Entries provided:
● ● ●
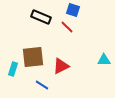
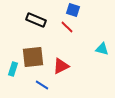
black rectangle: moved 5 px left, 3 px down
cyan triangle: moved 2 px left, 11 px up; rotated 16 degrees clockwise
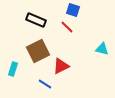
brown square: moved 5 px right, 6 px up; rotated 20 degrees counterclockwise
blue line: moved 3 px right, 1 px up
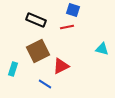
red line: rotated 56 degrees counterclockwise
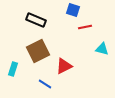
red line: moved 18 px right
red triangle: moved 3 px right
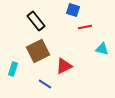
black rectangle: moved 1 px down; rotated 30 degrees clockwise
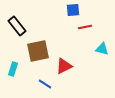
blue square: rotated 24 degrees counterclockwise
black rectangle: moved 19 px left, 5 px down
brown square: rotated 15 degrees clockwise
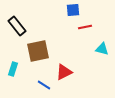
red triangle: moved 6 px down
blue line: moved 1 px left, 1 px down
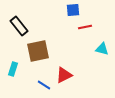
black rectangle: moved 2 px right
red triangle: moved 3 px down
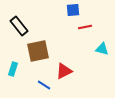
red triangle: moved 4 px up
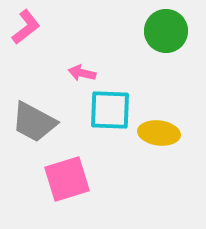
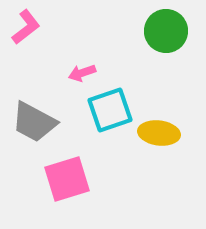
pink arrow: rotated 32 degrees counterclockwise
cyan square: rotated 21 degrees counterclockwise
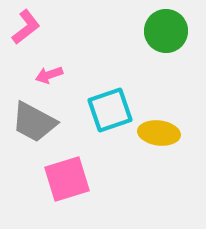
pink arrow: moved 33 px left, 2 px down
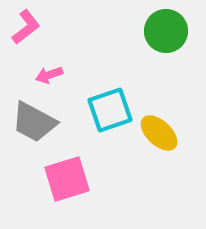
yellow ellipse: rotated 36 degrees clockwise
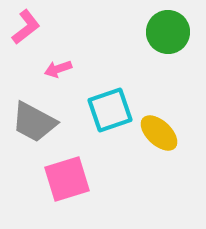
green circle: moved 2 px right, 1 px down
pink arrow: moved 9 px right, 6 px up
● ● ●
Prompt: Lay out the lines of the material as a numbered list, from the line containing "yellow ellipse: rotated 36 degrees clockwise" through the end of the material, leaving out the pictures and any blank lines.

Final answer:
1. yellow ellipse: rotated 36 degrees clockwise
2. green circle: moved 2 px right, 1 px down
3. pink arrow: moved 9 px right, 6 px up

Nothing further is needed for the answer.